ENTRIES PROVIDED
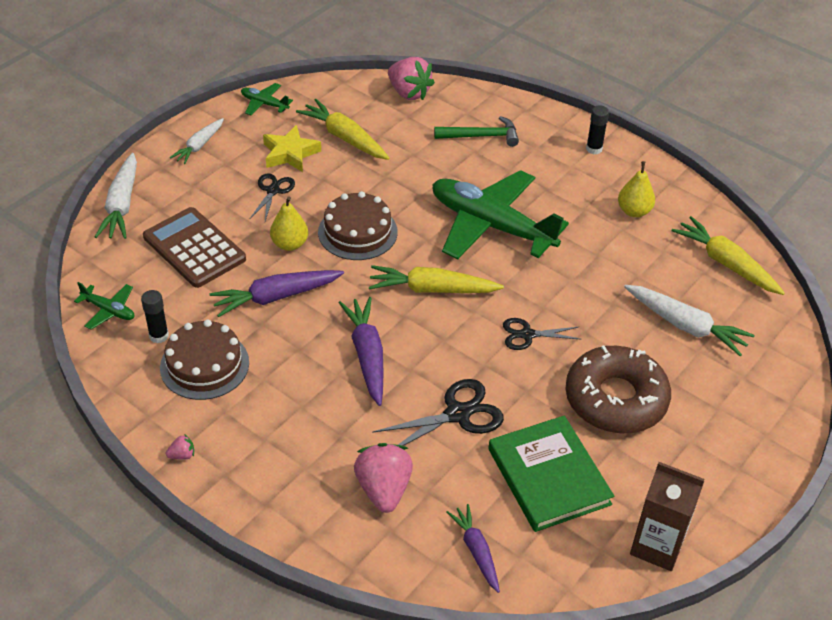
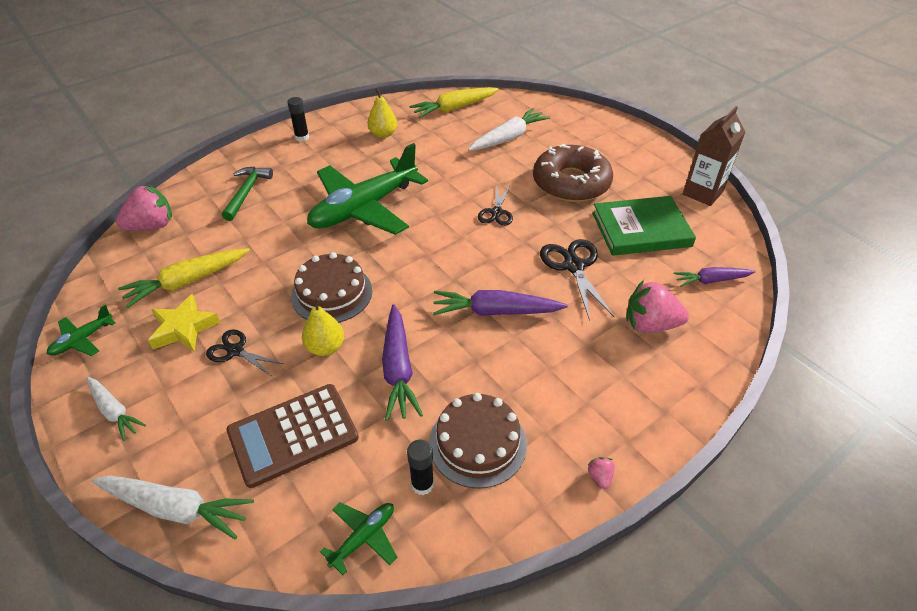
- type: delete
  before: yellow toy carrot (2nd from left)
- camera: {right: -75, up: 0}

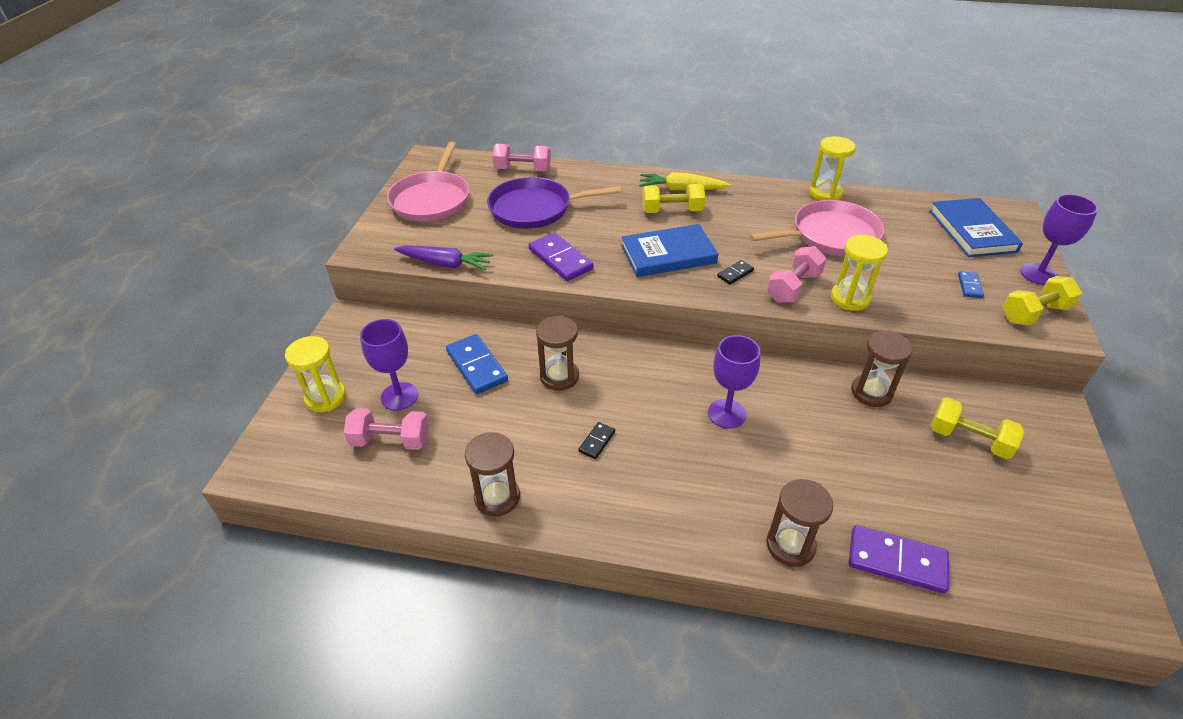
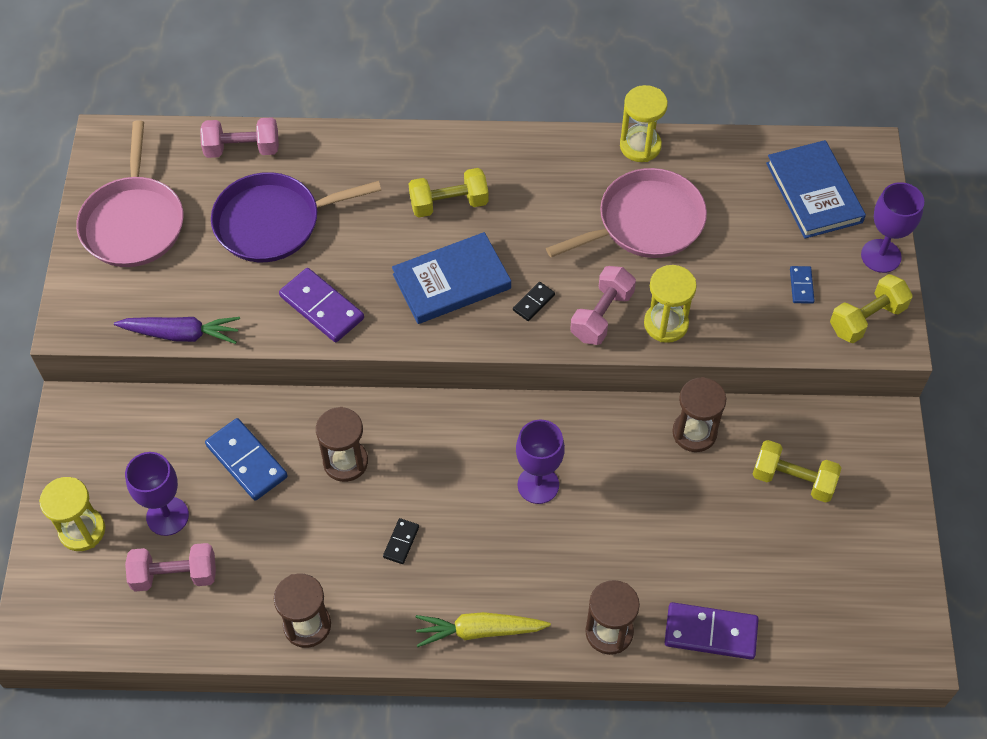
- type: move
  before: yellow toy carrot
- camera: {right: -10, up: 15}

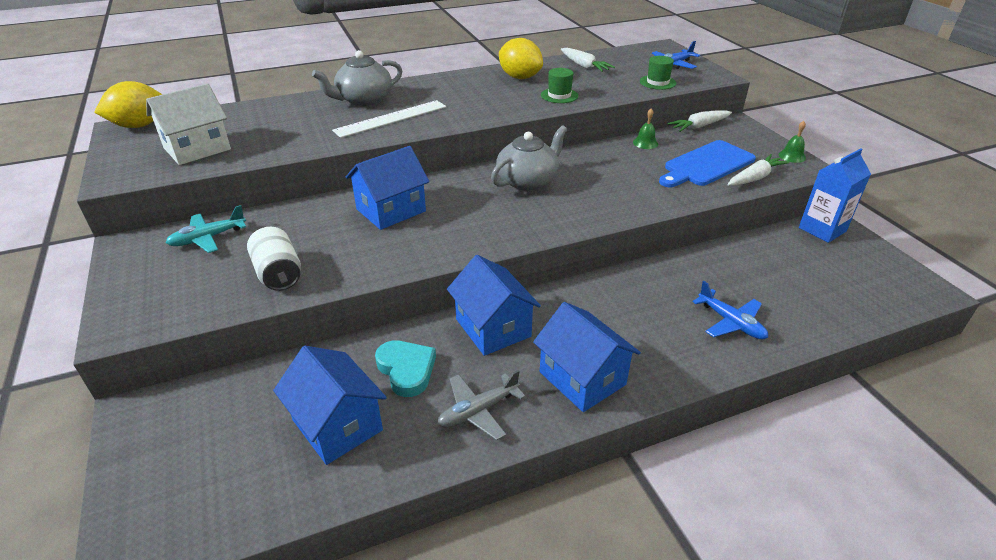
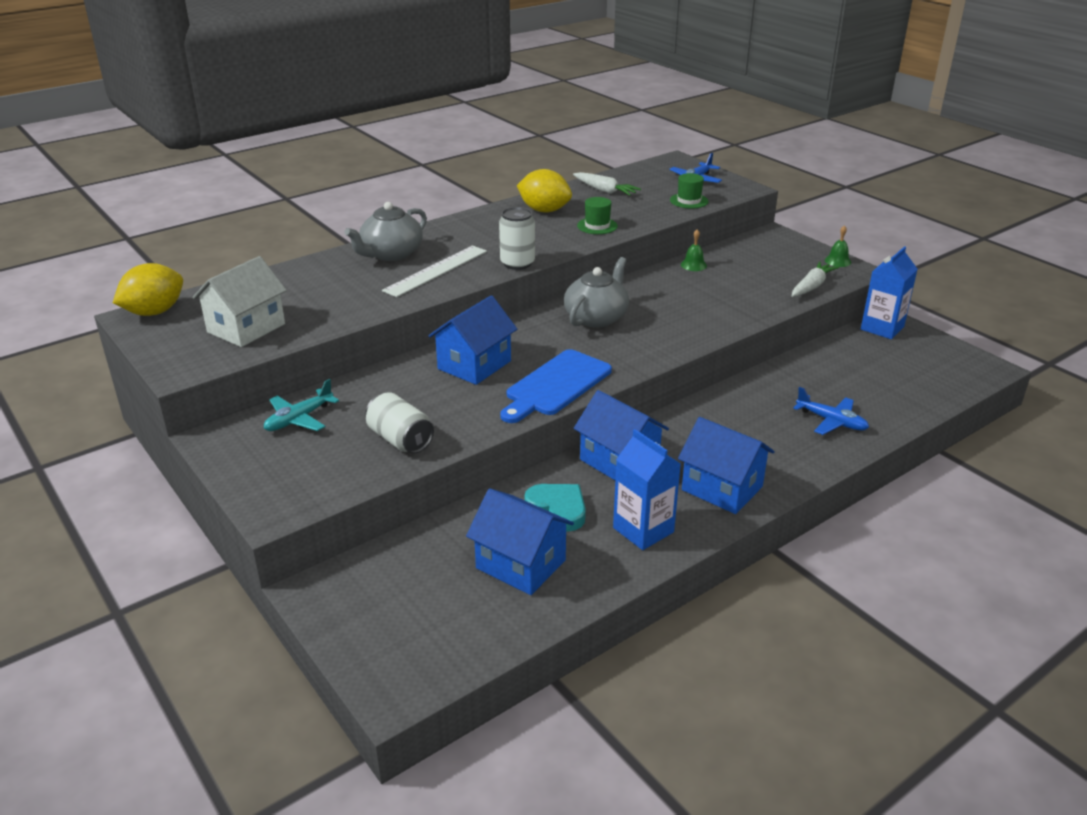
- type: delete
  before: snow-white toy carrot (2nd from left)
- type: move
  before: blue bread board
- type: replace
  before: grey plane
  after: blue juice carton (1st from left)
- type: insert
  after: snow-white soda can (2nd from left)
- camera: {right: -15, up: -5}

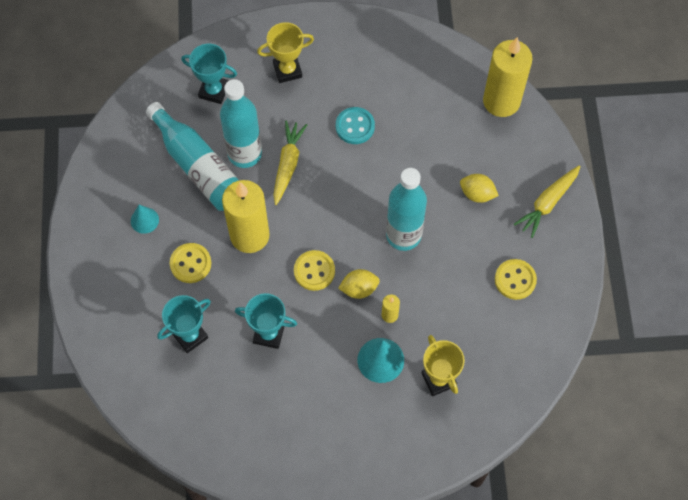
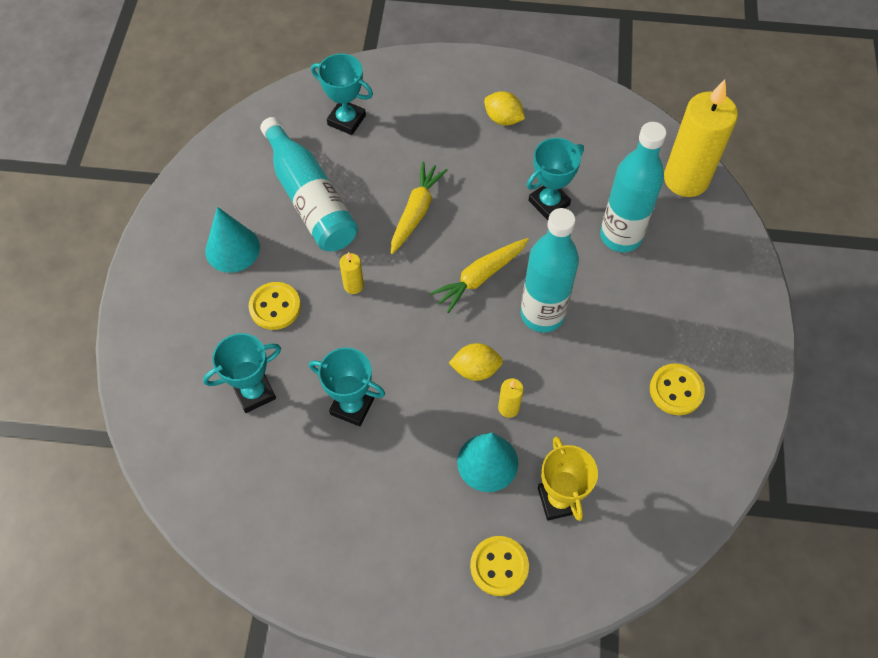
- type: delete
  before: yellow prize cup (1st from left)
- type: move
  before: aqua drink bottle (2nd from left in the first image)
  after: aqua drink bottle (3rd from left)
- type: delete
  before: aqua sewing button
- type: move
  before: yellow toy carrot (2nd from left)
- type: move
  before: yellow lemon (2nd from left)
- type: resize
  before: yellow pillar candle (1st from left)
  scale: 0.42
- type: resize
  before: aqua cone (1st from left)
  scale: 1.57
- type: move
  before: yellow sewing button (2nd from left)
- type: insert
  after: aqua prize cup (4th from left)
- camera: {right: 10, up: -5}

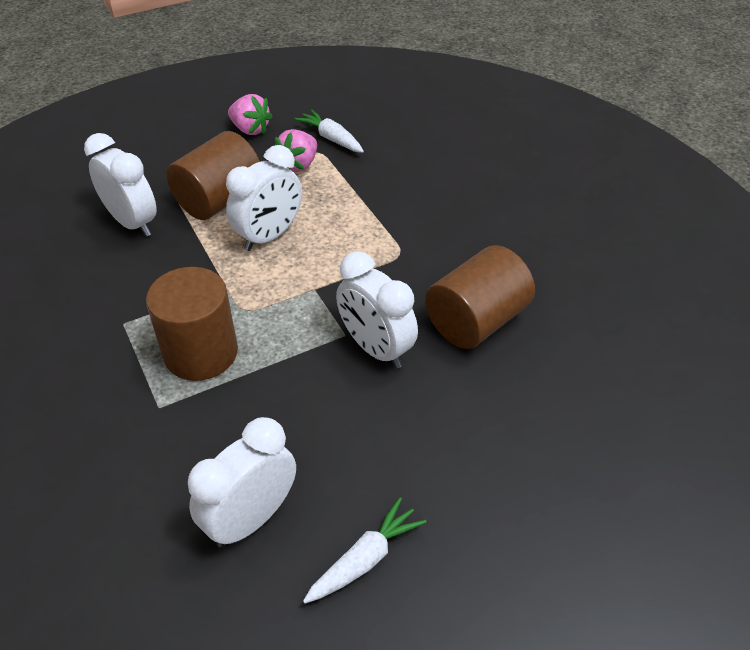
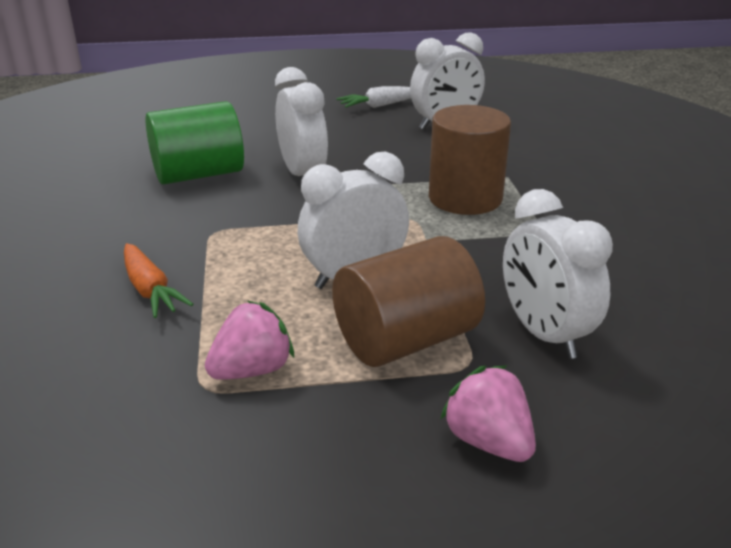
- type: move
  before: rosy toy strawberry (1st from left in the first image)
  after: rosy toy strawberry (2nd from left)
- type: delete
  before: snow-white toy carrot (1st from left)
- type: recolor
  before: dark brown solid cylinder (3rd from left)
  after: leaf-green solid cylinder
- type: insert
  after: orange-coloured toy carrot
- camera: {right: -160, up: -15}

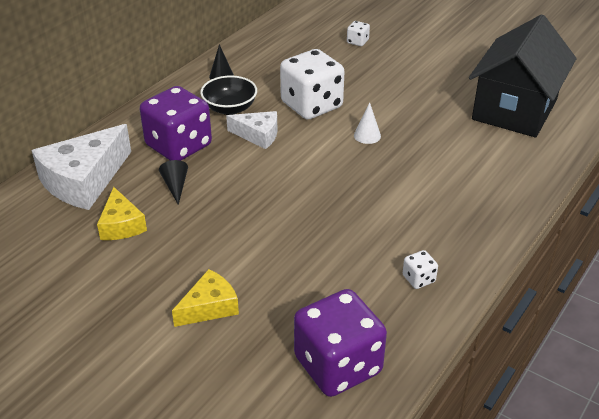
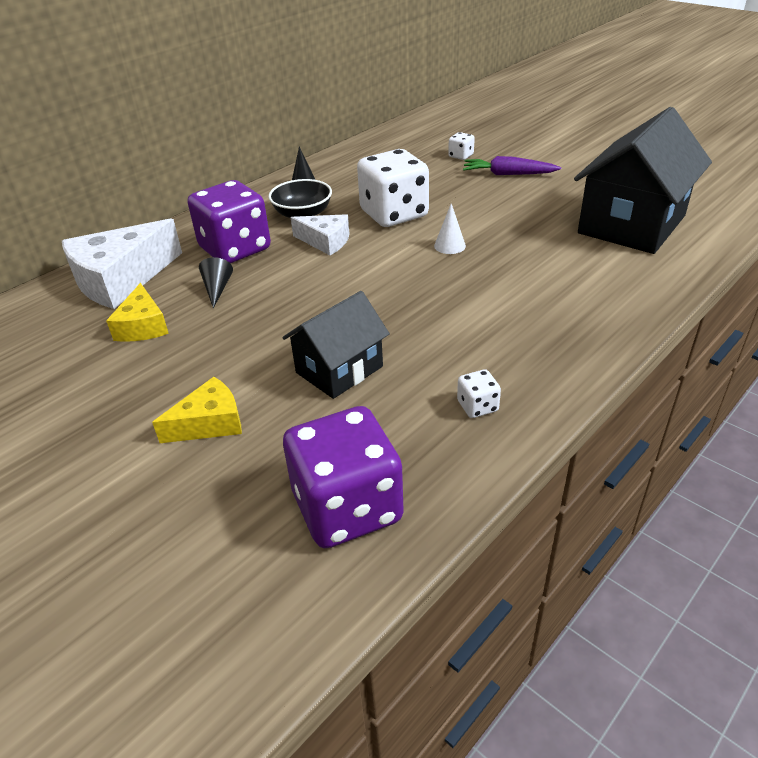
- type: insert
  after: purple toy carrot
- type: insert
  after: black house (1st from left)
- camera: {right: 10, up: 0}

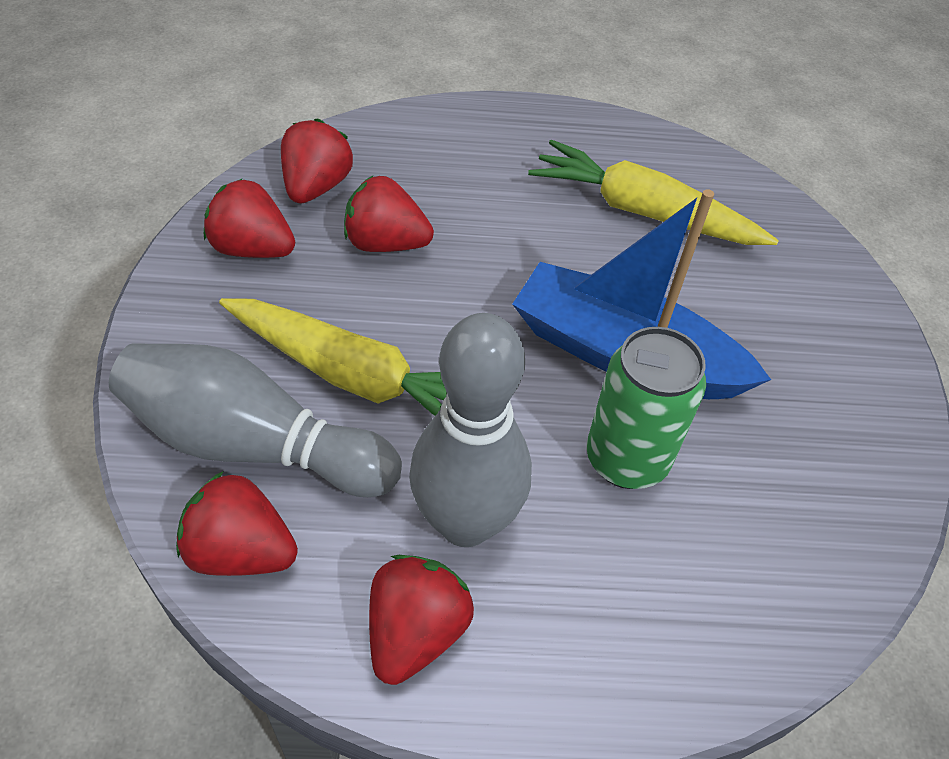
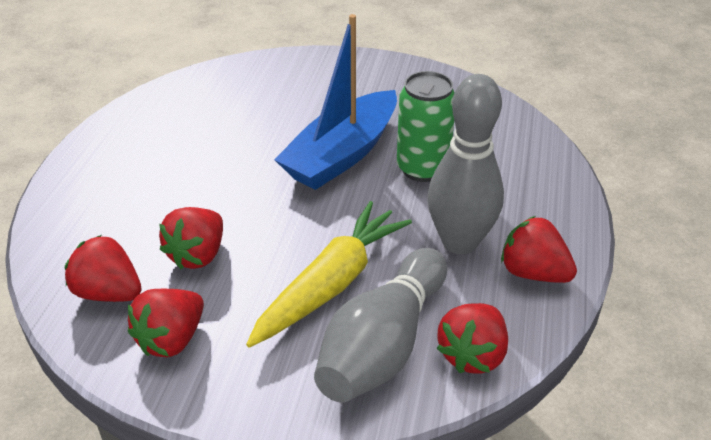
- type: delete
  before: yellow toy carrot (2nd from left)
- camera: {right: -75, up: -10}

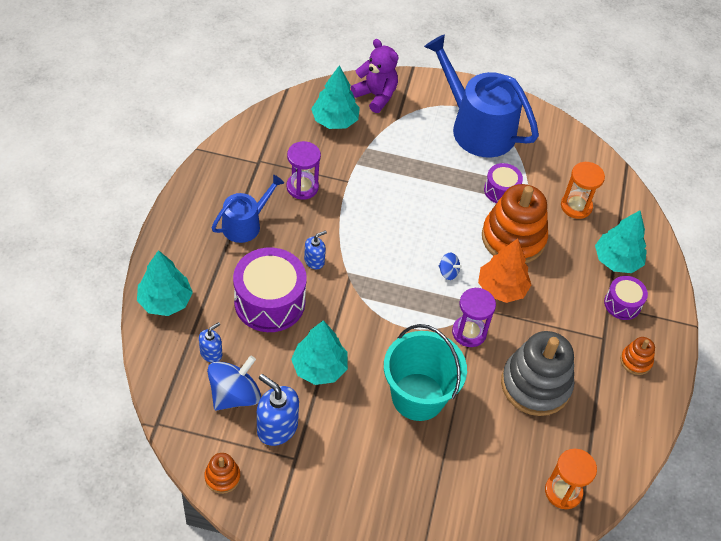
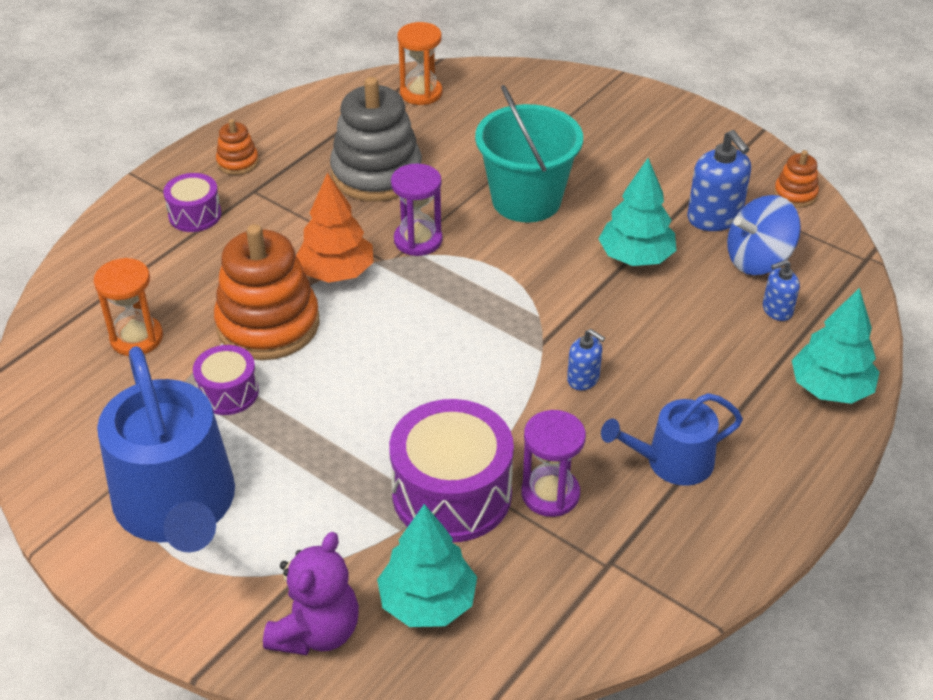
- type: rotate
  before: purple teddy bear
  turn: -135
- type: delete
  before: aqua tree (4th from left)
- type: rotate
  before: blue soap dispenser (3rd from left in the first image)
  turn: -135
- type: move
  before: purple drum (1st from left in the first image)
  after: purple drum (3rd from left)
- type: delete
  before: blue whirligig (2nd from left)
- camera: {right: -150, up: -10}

THE TASK
Tally the lines in the listing that contain the string "snow", then report that tally alone.

REPLY TO THE EXERCISE
3